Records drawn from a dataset

+++

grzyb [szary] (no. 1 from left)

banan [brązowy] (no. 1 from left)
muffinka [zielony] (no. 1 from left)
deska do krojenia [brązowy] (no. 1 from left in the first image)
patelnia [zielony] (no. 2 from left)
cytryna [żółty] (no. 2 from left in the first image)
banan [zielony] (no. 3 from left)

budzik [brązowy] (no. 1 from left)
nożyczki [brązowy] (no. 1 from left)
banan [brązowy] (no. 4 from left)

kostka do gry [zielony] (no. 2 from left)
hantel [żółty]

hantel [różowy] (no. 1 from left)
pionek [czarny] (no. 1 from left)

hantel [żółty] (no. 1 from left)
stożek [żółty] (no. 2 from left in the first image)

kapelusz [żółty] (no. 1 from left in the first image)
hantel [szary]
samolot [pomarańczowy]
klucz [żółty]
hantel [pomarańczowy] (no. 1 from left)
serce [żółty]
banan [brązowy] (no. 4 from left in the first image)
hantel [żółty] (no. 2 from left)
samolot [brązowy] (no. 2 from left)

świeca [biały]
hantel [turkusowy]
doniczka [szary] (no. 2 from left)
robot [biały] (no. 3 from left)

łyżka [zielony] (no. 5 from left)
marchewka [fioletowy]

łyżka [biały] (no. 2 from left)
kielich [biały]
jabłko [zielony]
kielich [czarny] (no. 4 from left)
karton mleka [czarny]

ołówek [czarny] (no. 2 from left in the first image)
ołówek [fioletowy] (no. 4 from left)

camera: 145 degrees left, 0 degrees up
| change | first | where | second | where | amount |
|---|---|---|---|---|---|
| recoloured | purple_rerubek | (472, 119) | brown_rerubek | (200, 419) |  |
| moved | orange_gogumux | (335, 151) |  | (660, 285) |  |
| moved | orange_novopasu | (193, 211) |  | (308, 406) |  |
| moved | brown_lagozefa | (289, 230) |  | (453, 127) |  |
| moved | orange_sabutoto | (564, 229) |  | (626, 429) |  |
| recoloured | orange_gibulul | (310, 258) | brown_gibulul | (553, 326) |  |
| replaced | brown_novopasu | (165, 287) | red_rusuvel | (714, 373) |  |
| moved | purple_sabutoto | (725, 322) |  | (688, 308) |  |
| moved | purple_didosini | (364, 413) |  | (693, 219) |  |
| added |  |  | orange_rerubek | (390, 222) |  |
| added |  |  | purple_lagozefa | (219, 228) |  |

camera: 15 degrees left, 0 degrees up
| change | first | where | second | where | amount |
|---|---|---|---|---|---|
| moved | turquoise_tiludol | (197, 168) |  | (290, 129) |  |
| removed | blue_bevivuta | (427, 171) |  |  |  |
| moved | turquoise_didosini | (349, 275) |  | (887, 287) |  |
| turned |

+++

● Task to complete
Word for word, set down all of the records above.

● Response to this task
grzyb [szary] (no. 1 from left)

banan [brązowy] (no. 1 from left)
muffinka [zielony] (no. 1 from left)
deska do krojenia [brązowy] (no. 1 from left in the first image)
patelnia [zielony] (no. 2 from left)
cytryna [żółty] (no. 2 from left in the first image)
banan [zielony] (no. 3 from left)

budzik [brązowy] (no. 1 from left)
nożyczki [brązowy] (no. 1 from left)
banan [brązowy] (no. 4 from left)

kostka do gry [zielony] (no. 2 from left)
hantel [żółty]

hantel [różowy] (no. 1 from left)
pionek [czarny] (no. 1 from left)

hantel [żółty] (no. 1 from left)
stożek [żółty] (no. 2 from left in the first image)

kapelusz [żółty] (no. 1 from left in the first image)
hantel [szary]
samolot [pomarańczowy]
klucz [żółty]
hantel [pomarańczowy] (no. 1 from left)
serce [żółty]
banan [brązowy] (no. 4 from left in the first image)
hantel [żółty] (no. 2 from left)
samolot [brązowy] (no. 2 from left)

świeca [biały]
hantel [turkusowy]
doniczka [szary] (no. 2 from left)
robot [biały] (no. 3 from left)

łyżka [zielony] (no. 5 from left)
marchewka [fioletowy]

łyżka [biały] (no. 2 from left)
kielich [biały]
jabłko [zielony]
kielich [czarny] (no. 4 from left)
karton mleka [czarny]

ołówek [czarny] (no. 2 from left in the first image)
ołówek [fioletowy] (no. 4 from left)

camera: 145 degrees left, 0 degrees up
| change | first | where | second | where | amount |
|---|---|---|---|---|---|
| recoloured | purple_rerubek | (472, 119) | brown_rerubek | (200, 419) |  |
| moved | orange_gogumux | (335, 151) |  | (660, 285) |  |
| moved | orange_novopasu | (193, 211) |  | (308, 406) |  |
| moved | brown_lagozefa | (289, 230) |  | (453, 127) |  |
| moved | orange_sabutoto | (564, 229) |  | (626, 429) |  |
| recoloured | orange_gibulul | (310, 258) | brown_gibulul | (553, 326) |  |
| replaced | brown_novopasu | (165, 287) | red_rusuvel | (714, 373) |  |
| moved | purple_sabutoto | (725, 322) |  | (688, 308) |  |
| moved | purple_didosini | (364, 413) |  | (693, 219) |  |
| added |  |  | orange_rerubek | (390, 222) |  |
| added |  |  | purple_lagozefa | (219, 228) |  |

camera: 15 degrees left, 0 degrees up
| change | first | where | second | where | amount |
|---|---|---|---|---|---|
| moved | turquoise_tiludol | (197, 168) |  | (290, 129) |  |
| removed | blue_bevivuta | (427, 171) |  |  |  |
| moved | turquoise_didosini | (349, 275) |  | (887, 287) |  |
| turned |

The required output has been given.